■ YOUR OBJECTIVE
Reproduce the entries that follow, exactly and in full.

■ ENTRIES SUPPLIED
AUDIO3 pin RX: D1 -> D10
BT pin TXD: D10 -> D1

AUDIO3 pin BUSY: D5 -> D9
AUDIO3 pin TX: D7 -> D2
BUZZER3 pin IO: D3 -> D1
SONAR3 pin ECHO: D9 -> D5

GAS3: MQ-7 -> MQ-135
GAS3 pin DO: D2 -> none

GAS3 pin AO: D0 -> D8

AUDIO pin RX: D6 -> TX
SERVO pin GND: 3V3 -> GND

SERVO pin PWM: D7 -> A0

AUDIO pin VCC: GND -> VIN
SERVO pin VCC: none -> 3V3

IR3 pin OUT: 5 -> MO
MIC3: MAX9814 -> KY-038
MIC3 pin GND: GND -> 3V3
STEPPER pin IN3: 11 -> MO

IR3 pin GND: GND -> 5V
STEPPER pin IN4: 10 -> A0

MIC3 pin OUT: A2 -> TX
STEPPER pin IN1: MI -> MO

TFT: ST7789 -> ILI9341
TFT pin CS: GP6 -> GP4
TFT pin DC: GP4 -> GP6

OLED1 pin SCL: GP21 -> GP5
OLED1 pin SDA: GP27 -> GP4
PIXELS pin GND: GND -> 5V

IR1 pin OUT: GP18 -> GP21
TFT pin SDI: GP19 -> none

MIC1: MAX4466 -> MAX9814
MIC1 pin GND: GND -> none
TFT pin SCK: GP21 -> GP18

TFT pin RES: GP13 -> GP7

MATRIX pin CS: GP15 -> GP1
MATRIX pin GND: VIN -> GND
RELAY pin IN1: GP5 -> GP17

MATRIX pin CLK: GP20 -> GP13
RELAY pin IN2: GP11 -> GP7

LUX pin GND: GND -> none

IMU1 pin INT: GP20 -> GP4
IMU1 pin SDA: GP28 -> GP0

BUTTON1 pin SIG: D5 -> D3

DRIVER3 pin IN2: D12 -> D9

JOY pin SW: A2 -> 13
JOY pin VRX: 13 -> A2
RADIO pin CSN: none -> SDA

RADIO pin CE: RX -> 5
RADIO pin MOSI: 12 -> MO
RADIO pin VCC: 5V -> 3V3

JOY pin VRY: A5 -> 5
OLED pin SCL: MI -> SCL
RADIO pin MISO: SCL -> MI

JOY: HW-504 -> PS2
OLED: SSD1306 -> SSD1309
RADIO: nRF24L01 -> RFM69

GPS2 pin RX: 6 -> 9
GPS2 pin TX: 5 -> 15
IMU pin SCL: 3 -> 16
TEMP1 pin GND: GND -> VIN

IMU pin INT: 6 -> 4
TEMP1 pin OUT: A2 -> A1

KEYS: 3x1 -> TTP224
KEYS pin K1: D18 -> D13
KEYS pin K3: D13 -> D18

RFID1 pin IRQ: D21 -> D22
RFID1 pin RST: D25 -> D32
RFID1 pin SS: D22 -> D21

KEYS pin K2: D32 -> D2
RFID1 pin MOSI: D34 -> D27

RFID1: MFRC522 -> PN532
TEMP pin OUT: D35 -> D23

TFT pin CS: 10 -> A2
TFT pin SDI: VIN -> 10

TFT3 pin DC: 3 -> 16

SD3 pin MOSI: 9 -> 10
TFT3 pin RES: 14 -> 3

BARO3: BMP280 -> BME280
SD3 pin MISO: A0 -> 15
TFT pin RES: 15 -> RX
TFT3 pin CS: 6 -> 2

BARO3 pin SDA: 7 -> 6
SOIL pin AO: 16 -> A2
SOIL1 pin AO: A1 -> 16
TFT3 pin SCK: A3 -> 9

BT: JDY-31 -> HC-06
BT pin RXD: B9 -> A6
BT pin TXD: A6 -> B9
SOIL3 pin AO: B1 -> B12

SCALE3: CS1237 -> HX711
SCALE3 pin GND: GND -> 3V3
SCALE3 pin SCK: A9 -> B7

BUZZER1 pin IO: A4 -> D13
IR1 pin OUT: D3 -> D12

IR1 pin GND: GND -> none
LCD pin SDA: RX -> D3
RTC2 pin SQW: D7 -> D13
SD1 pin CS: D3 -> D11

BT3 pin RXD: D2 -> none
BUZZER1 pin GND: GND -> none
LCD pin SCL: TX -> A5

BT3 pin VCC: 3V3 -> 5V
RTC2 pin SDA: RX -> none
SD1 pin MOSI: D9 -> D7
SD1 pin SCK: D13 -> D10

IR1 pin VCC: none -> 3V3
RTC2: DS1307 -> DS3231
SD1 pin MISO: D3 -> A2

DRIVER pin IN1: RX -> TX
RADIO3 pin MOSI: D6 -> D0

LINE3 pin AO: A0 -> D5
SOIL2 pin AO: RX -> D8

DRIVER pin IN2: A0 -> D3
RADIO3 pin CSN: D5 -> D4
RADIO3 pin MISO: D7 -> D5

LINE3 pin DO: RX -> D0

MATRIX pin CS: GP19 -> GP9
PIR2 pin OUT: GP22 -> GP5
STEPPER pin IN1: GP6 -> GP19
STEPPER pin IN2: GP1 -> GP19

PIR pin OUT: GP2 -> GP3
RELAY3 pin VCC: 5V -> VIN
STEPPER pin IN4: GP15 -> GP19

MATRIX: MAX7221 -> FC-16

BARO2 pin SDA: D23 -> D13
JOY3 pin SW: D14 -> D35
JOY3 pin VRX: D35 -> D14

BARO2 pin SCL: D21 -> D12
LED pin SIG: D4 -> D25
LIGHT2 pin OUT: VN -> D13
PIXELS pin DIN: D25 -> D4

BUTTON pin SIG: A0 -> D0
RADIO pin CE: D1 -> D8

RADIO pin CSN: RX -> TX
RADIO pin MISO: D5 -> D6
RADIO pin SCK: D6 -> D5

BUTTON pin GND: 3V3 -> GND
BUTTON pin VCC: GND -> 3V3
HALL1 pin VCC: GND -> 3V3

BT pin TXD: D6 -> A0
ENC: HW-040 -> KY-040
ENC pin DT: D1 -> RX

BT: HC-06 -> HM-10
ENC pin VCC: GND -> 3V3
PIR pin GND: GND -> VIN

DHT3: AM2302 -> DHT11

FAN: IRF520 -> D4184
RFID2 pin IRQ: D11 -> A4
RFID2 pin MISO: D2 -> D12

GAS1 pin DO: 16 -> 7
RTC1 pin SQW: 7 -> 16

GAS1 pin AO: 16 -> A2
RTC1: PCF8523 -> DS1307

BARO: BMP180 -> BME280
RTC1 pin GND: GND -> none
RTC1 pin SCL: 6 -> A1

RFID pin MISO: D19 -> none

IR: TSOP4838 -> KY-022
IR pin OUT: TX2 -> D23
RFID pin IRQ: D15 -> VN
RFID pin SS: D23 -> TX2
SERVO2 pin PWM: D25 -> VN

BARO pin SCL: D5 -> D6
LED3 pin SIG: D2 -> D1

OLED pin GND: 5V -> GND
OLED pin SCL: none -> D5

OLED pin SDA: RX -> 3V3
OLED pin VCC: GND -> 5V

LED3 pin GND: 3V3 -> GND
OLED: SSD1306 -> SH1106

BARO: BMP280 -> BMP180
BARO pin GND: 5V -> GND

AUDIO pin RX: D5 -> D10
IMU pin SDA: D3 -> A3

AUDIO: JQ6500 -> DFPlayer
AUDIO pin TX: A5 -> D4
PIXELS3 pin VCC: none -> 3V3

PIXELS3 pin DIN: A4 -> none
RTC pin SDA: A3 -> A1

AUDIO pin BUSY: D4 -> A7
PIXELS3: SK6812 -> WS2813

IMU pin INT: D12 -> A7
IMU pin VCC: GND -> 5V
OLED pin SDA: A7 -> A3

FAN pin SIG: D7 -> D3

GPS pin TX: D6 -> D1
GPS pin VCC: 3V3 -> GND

■ WRITTEN SOLUTION
AUDIO3 pin RX: D1 -> D10
BT pin TXD: D10 -> D1

AUDIO3 pin BUSY: D5 -> D9
AUDIO3 pin TX: D7 -> D2
BUZZER3 pin IO: D3 -> D1
SONAR3 pin ECHO: D9 -> D5

GAS3: MQ-7 -> MQ-135
GAS3 pin DO: D2 -> none

GAS3 pin AO: D0 -> D8

AUDIO pin RX: D6 -> TX
SERVO pin GND: 3V3 -> GND

SERVO pin PWM: D7 -> A0

AUDIO pin VCC: GND -> VIN
SERVO pin VCC: none -> 3V3

IR3 pin OUT: 5 -> MO
MIC3: MAX9814 -> KY-038
MIC3 pin GND: GND -> 3V3
STEPPER pin IN3: 11 -> MO

IR3 pin GND: GND -> 5V
STEPPER pin IN4: 10 -> A0

MIC3 pin OUT: A2 -> TX
STEPPER pin IN1: MI -> MO

TFT: ST7789 -> ILI9341
TFT pin CS: GP6 -> GP4
TFT pin DC: GP4 -> GP6

OLED1 pin SCL: GP21 -> GP5
OLED1 pin SDA: GP27 -> GP4
PIXELS pin GND: GND -> 5V

IR1 pin OUT: GP18 -> GP21
TFT pin SDI: GP19 -> none

MIC1: MAX4466 -> MAX9814
MIC1 pin GND: GND -> none
TFT pin SCK: GP21 -> GP18

TFT pin RES: GP13 -> GP7

MATRIX pin CS: GP15 -> GP1
MATRIX pin GND: VIN -> GND
RELAY pin IN1: GP5 -> GP17

MATRIX pin CLK: GP20 -> GP13
RELAY pin IN2: GP11 -> GP7

LUX pin GND: GND -> none

IMU1 pin INT: GP20 -> GP4
IMU1 pin SDA: GP28 -> GP0

BUTTON1 pin SIG: D5 -> D3

DRIVER3 pin IN2: D12 -> D9

JOY pin SW: A2 -> 13
JOY pin VRX: 13 -> A2
RADIO pin CSN: none -> SDA

RADIO pin CE: RX -> 5
RADIO pin MOSI: 12 -> MO
RADIO pin VCC: 5V -> 3V3

JOY pin VRY: A5 -> 5
OLED pin SCL: MI -> SCL
RADIO pin MISO: SCL -> MI

JOY: HW-504 -> PS2
OLED: SSD1306 -> SSD1309
RADIO: nRF24L01 -> RFM69

GPS2 pin RX: 6 -> 9
GPS2 pin TX: 5 -> 15
IMU pin SCL: 3 -> 16
TEMP1 pin GND: GND -> VIN

IMU pin INT: 6 -> 4
TEMP1 pin OUT: A2 -> A1

KEYS: 3x1 -> TTP224
KEYS pin K1: D18 -> D13
KEYS pin K3: D13 -> D18

RFID1 pin IRQ: D21 -> D22
RFID1 pin RST: D25 -> D32
RFID1 pin SS: D22 -> D21

KEYS pin K2: D32 -> D2
RFID1 pin MOSI: D34 -> D27

RFID1: MFRC522 -> PN532
TEMP pin OUT: D35 -> D23

TFT pin CS: 10 -> A2
TFT pin SDI: VIN -> 10

TFT3 pin DC: 3 -> 16

SD3 pin MOSI: 9 -> 10
TFT3 pin RES: 14 -> 3

BARO3: BMP280 -> BME280
SD3 pin MISO: A0 -> 15
TFT pin RES: 15 -> RX
TFT3 pin CS: 6 -> 2

BARO3 pin SDA: 7 -> 6
SOIL pin AO: 16 -> A2
SOIL1 pin AO: A1 -> 16
TFT3 pin SCK: A3 -> 9

BT: JDY-31 -> HC-06
BT pin RXD: B9 -> A6
BT pin TXD: A6 -> B9
SOIL3 pin AO: B1 -> B12

SCALE3: CS1237 -> HX711
SCALE3 pin GND: GND -> 3V3
SCALE3 pin SCK: A9 -> B7

BUZZER1 pin IO: A4 -> D13
IR1 pin OUT: D3 -> D12

IR1 pin GND: GND -> none
LCD pin SDA: RX -> D3
RTC2 pin SQW: D7 -> D13
SD1 pin CS: D3 -> D11

BT3 pin RXD: D2 -> none
BUZZER1 pin GND: GND -> none
LCD pin SCL: TX -> A5

BT3 pin VCC: 3V3 -> 5V
RTC2 pin SDA: RX -> none
SD1 pin MOSI: D9 -> D7
SD1 pin SCK: D13 -> D10

IR1 pin VCC: none -> 3V3
RTC2: DS1307 -> DS3231
SD1 pin MISO: D3 -> A2

DRIVER pin IN1: RX -> TX
RADIO3 pin MOSI: D6 -> D0

LINE3 pin AO: A0 -> D5
SOIL2 pin AO: RX -> D8

DRIVER pin IN2: A0 -> D3
RADIO3 pin CSN: D5 -> D4
RADIO3 pin MISO: D7 -> D5

LINE3 pin DO: RX -> D0

MATRIX pin CS: GP19 -> GP9
PIR2 pin OUT: GP22 -> GP5
STEPPER pin IN1: GP6 -> GP19
STEPPER pin IN2: GP1 -> GP19

PIR pin OUT: GP2 -> GP3
RELAY3 pin VCC: 5V -> VIN
STEPPER pin IN4: GP15 -> GP19

MATRIX: MAX7221 -> FC-16

BARO2 pin SDA: D23 -> D13
JOY3 pin SW: D14 -> D35
JOY3 pin VRX: D35 -> D14

BARO2 pin SCL: D21 -> D12
LED pin SIG: D4 -> D25
LIGHT2 pin OUT: VN -> D13
PIXELS pin DIN: D25 -> D4

BUTTON pin SIG: A0 -> D0
RADIO pin CE: D1 -> D8

RADIO pin CSN: RX -> TX
RADIO pin MISO: D5 -> D6
RADIO pin SCK: D6 -> D5

BUTTON pin GND: 3V3 -> GND
BUTTON pin VCC: GND -> 3V3
HALL1 pin VCC: GND -> 3V3

BT pin TXD: D6 -> A0
ENC: HW-040 -> KY-040
ENC pin DT: D1 -> RX

BT: HC-06 -> HM-10
ENC pin VCC: GND -> 3V3
PIR pin GND: GND -> VIN

DHT3: AM2302 -> DHT11

FAN: IRF520 -> D4184
RFID2 pin IRQ: D11 -> A4
RFID2 pin MISO: D2 -> D12

GAS1 pin DO: 16 -> 7
RTC1 pin SQW: 7 -> 16

GAS1 pin AO: 16 -> A2
RTC1: PCF8523 -> DS1307

BARO: BMP180 -> BME280
RTC1 pin GND: GND -> none
RTC1 pin SCL: 6 -> A1

RFID pin MISO: D19 -> none

IR: TSOP4838 -> KY-022
IR pin OUT: TX2 -> D23
RFID pin IRQ: D15 -> VN
RFID pin SS: D23 -> TX2
SERVO2 pin PWM: D25 -> VN

BARO pin SCL: D5 -> D6
LED3 pin SIG: D2 -> D1

OLED pin GND: 5V -> GND
OLED pin SCL: none -> D5

OLED pin SDA: RX -> 3V3
OLED pin VCC: GND -> 5V

LED3 pin GND: 3V3 -> GND
OLED: SSD1306 -> SH1106

BARO: BMP280 -> BMP180
BARO pin GND: 5V -> GND

AUDIO pin RX: D5 -> D10
IMU pin SDA: D3 -> A3

AUDIO: JQ6500 -> DFPlayer
AUDIO pin TX: A5 -> D4
PIXELS3 pin VCC: none -> 3V3

PIXELS3 pin DIN: A4 -> none
RTC pin SDA: A3 -> A1

AUDIO pin BUSY: D4 -> A7
PIXELS3: SK6812 -> WS2813

IMU pin INT: D12 -> A7
IMU pin VCC: GND -> 5V
OLED pin SDA: A7 -> A3

FAN pin SIG: D7 -> D3

GPS pin TX: D6 -> D1
GPS pin VCC: 3V3 -> GND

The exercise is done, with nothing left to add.